(Data for analysis begins)
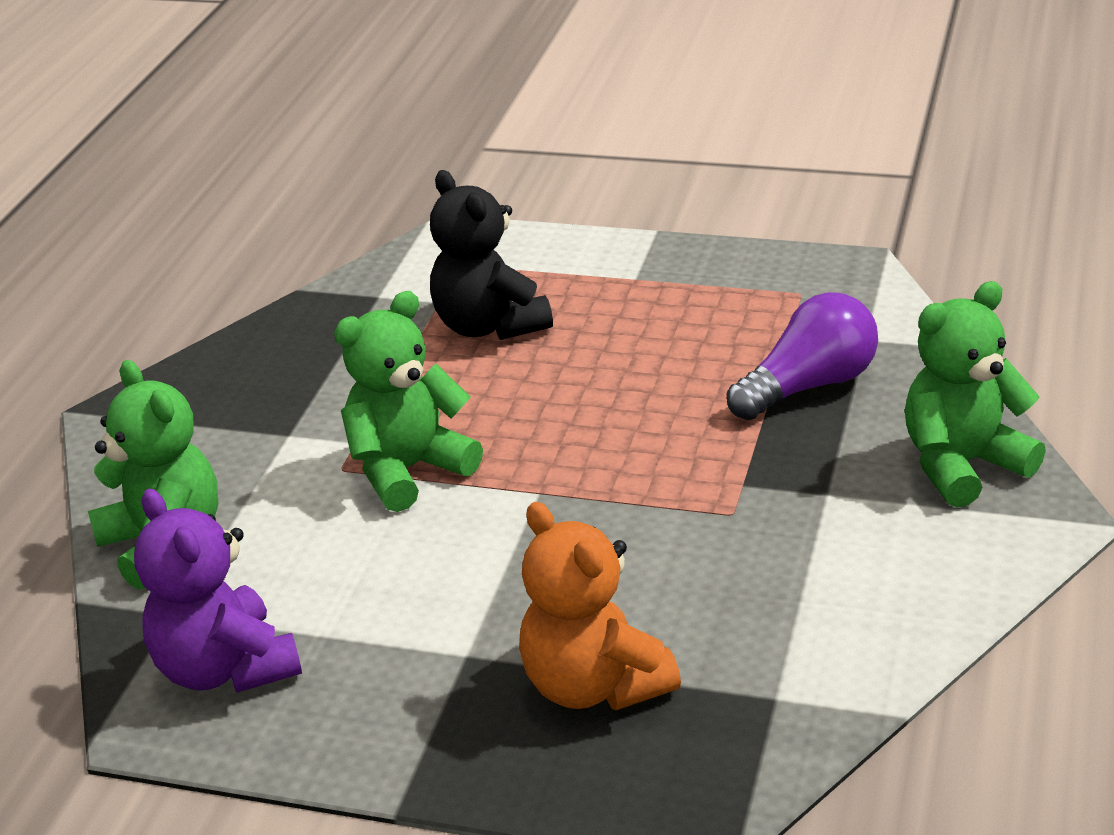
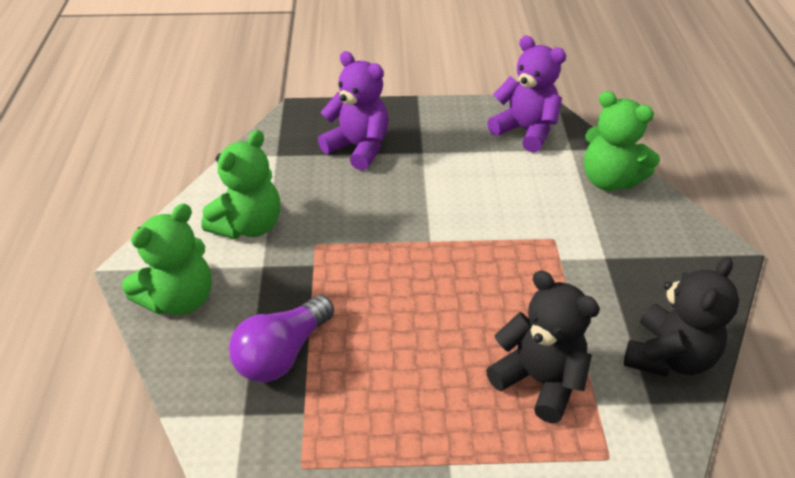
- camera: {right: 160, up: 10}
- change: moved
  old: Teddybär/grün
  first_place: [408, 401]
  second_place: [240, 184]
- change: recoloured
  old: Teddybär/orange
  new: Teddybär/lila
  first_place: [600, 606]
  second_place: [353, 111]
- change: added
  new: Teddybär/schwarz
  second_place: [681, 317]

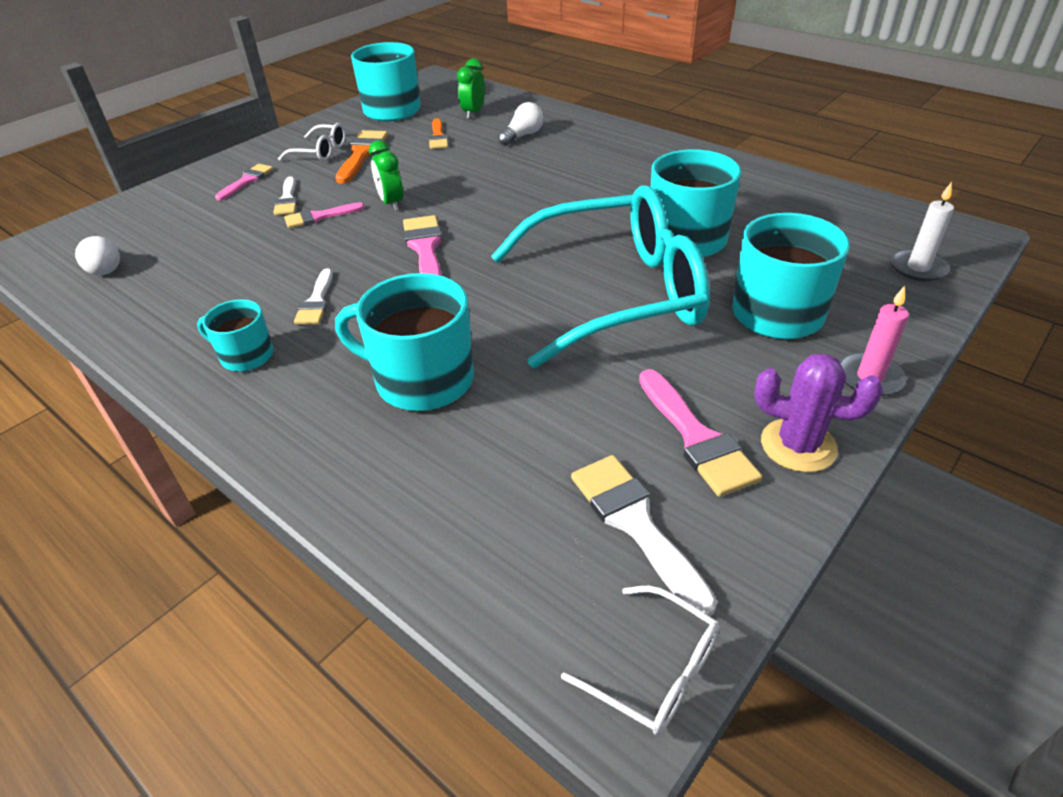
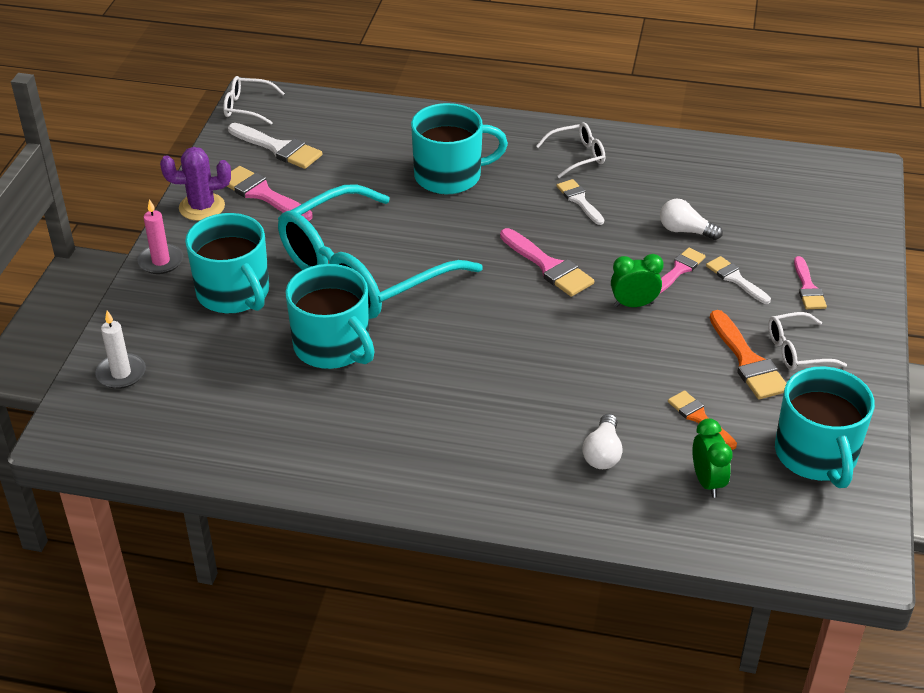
- camera: {right: 150, up: 0}
- change: replaced
  old: Tasse/türkis
  new: Brille/weiß
  first_place: [235, 335]
  second_place: [570, 150]
- change: turned
  old: Wecker/grün
  first_place: [386, 175]
  second_place: [637, 280]
  degrees: -45
- change: moved
  old: Glühbirne/weiß
  first_place: [97, 255]
  second_place: [691, 219]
(Data for analysis ends)
## What the task asks
For the listing above, print only the lines starting at the line containing "first_place: [408, 401]" and ending at the line containing "new: Teddybär/schwarz", exactly, both included.

## Solved exercise
  first_place: [408, 401]
  second_place: [240, 184]
- change: recoloured
  old: Teddybär/orange
  new: Teddybär/lila
  first_place: [600, 606]
  second_place: [353, 111]
- change: added
  new: Teddybär/schwarz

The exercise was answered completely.